Your assignment: Lines with "yellow": report how many there are in the listing below, giving the number and nothing else.

***** Data

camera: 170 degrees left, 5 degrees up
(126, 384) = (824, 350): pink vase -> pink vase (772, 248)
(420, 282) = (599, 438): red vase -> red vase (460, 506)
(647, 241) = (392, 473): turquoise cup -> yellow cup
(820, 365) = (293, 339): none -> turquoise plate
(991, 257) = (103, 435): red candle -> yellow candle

**********

Response: 2